Task brief - Drop the pictures and restate the rest of the listing word for word.

··· Raw data ···

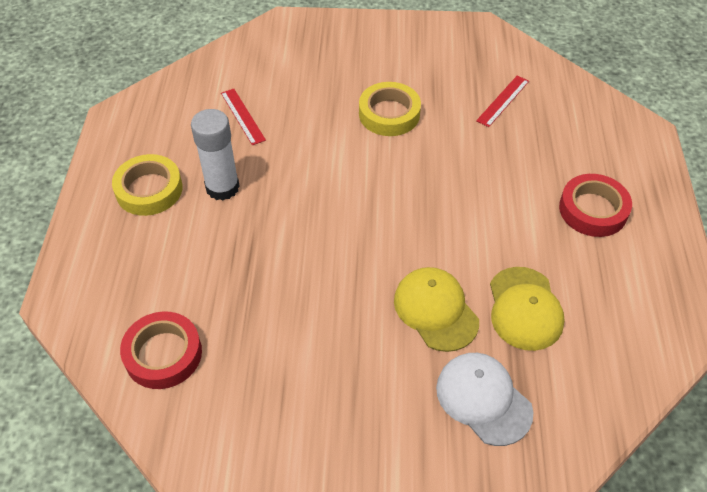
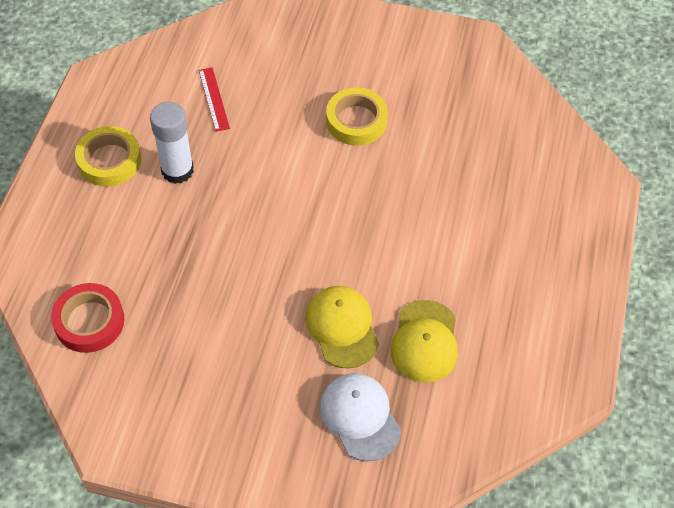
camera: 10 degrees right, 5 degrees up
(503, 101) = (474, 126): red ruler -> none
(593, 210) = (523, 257): red tape -> none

···

Response -
camera: 10 degrees right, 5 degrees up
(503, 101) = (474, 126): red ruler -> none
(593, 210) = (523, 257): red tape -> none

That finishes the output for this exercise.